**Stated task**
Rewrite the records from the first line up to and including the line with "green arrow: rotated 65", putting "brown star" wherever "orange star" appears and changing nothing else.

[Collected data entries]
◇ ◇ ◇ ◇ ◇ ◇ ◇
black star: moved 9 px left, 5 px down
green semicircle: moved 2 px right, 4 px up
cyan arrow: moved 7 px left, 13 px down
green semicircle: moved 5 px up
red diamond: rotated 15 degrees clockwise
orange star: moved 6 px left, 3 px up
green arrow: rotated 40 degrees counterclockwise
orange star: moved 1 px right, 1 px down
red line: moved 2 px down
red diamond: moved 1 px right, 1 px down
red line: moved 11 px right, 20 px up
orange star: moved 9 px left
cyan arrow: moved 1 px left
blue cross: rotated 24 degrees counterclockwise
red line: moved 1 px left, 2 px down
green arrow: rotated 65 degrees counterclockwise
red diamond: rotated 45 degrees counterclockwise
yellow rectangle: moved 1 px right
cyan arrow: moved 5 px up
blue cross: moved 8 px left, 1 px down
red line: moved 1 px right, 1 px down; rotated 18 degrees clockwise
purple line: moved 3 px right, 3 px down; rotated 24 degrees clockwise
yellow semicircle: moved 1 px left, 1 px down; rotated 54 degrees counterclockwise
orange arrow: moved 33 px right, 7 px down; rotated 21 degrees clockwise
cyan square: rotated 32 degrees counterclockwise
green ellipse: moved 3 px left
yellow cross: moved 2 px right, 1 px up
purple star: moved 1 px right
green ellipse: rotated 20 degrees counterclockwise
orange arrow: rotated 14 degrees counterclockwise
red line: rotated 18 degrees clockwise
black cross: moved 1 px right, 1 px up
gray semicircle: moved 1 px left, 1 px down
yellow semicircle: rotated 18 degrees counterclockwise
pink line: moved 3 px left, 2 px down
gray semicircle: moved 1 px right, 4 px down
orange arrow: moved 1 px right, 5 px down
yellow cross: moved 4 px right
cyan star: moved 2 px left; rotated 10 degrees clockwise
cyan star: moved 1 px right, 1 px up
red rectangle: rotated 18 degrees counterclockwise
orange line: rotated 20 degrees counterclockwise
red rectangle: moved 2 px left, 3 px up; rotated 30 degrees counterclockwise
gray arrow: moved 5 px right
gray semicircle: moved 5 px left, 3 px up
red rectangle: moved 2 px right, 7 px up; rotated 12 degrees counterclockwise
◇ ◇ ◇ ◇ ◇ ◇ ◇
**Output**
black star: moved 9 px left, 5 px down
green semicircle: moved 2 px right, 4 px up
cyan arrow: moved 7 px left, 13 px down
green semicircle: moved 5 px up
red diamond: rotated 15 degrees clockwise
brown star: moved 6 px left, 3 px up
green arrow: rotated 40 degrees counterclockwise
brown star: moved 1 px right, 1 px down
red line: moved 2 px down
red diamond: moved 1 px right, 1 px down
red line: moved 11 px right, 20 px up
brown star: moved 9 px left
cyan arrow: moved 1 px left
blue cross: rotated 24 degrees counterclockwise
red line: moved 1 px left, 2 px down
green arrow: rotated 65 degrees counterclockwise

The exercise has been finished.